When you reach the line in the listing below that contains "grey plate B3:B4", begin returning lines exactly as written, and stop after the line that contains "tan plate J4:J5". Return no other lines.

» RECORDED INFORMATION
—————

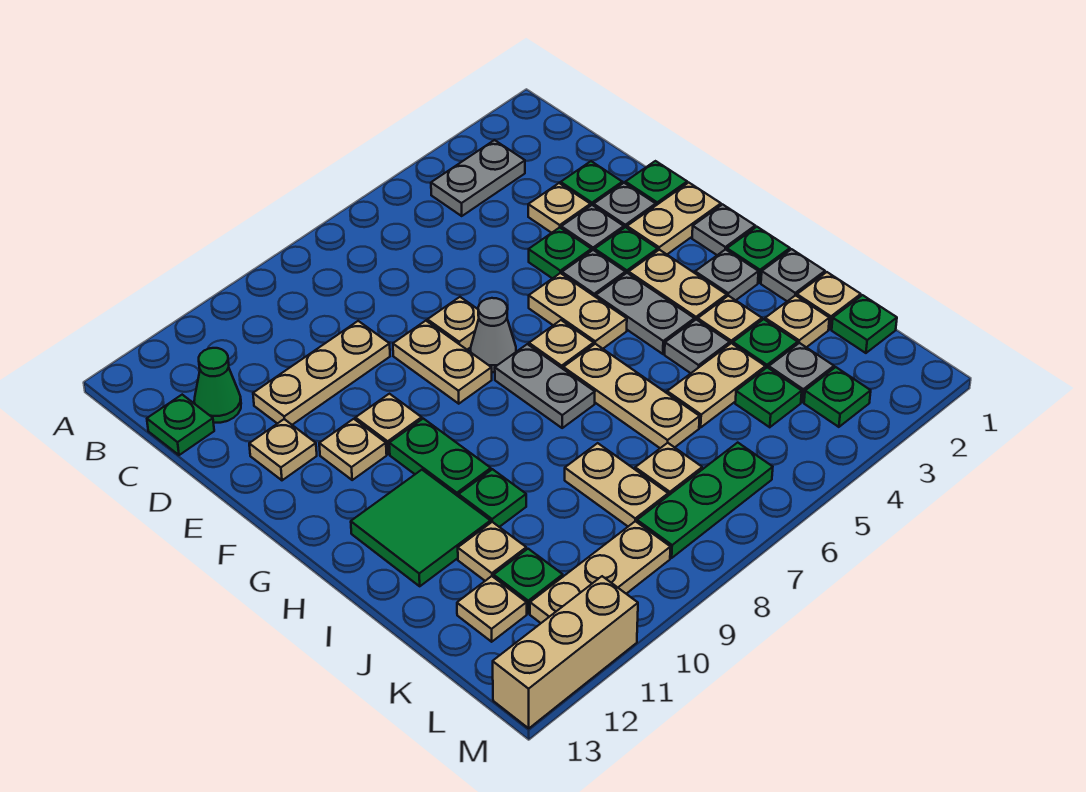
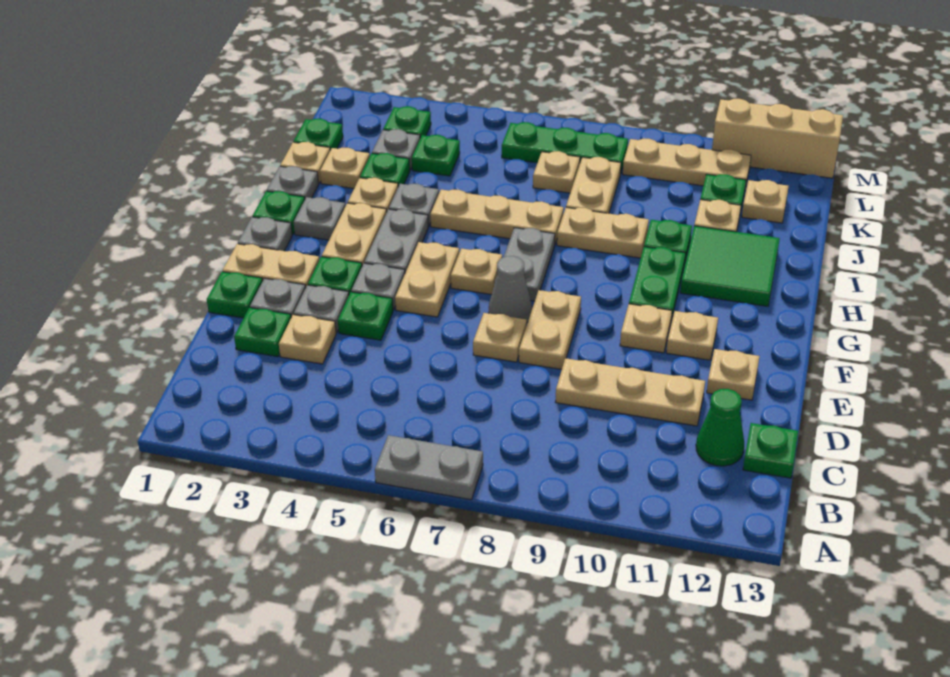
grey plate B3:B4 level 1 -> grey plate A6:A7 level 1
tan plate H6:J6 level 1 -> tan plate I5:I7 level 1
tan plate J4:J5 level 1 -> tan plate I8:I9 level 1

—————

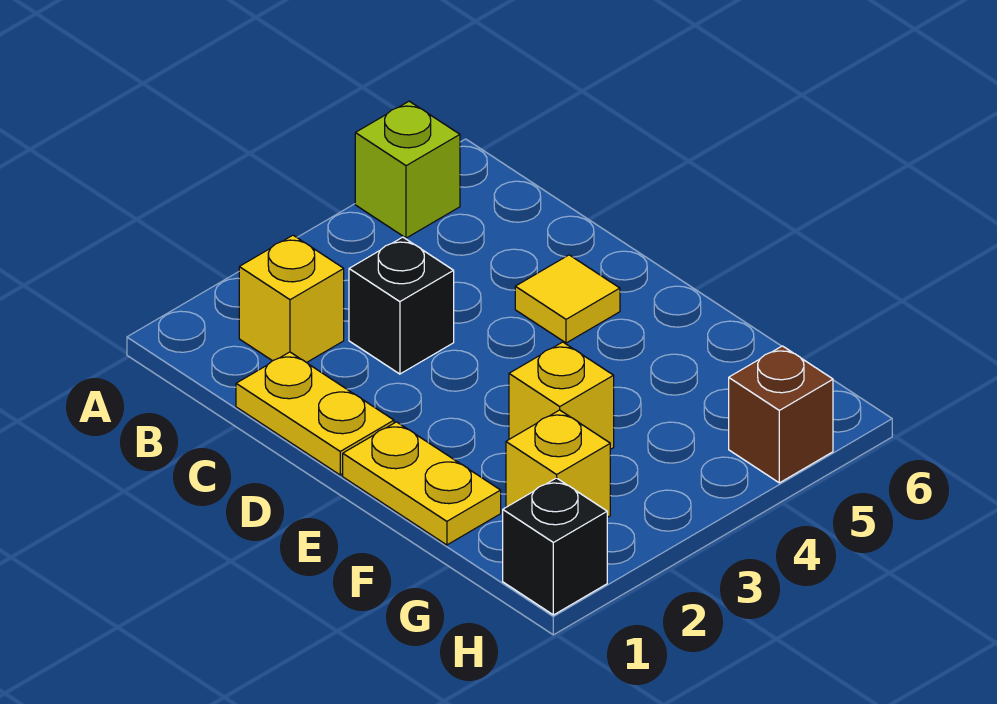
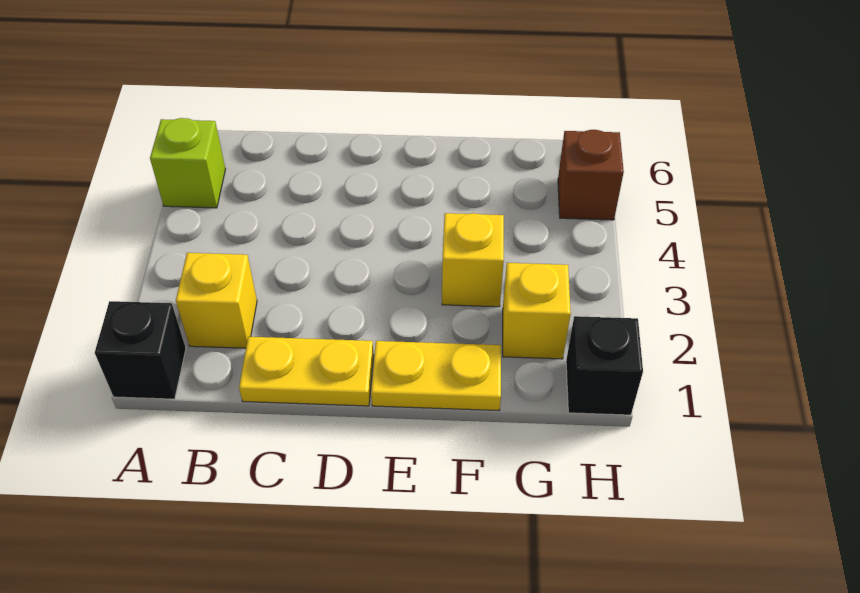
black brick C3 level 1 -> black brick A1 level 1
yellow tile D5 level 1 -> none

—————

» SOLUTION FOR THIS PROBLEM
grey plate B3:B4 level 1 -> grey plate A6:A7 level 1
tan plate H6:J6 level 1 -> tan plate I5:I7 level 1
tan plate J4:J5 level 1 -> tan plate I8:I9 level 1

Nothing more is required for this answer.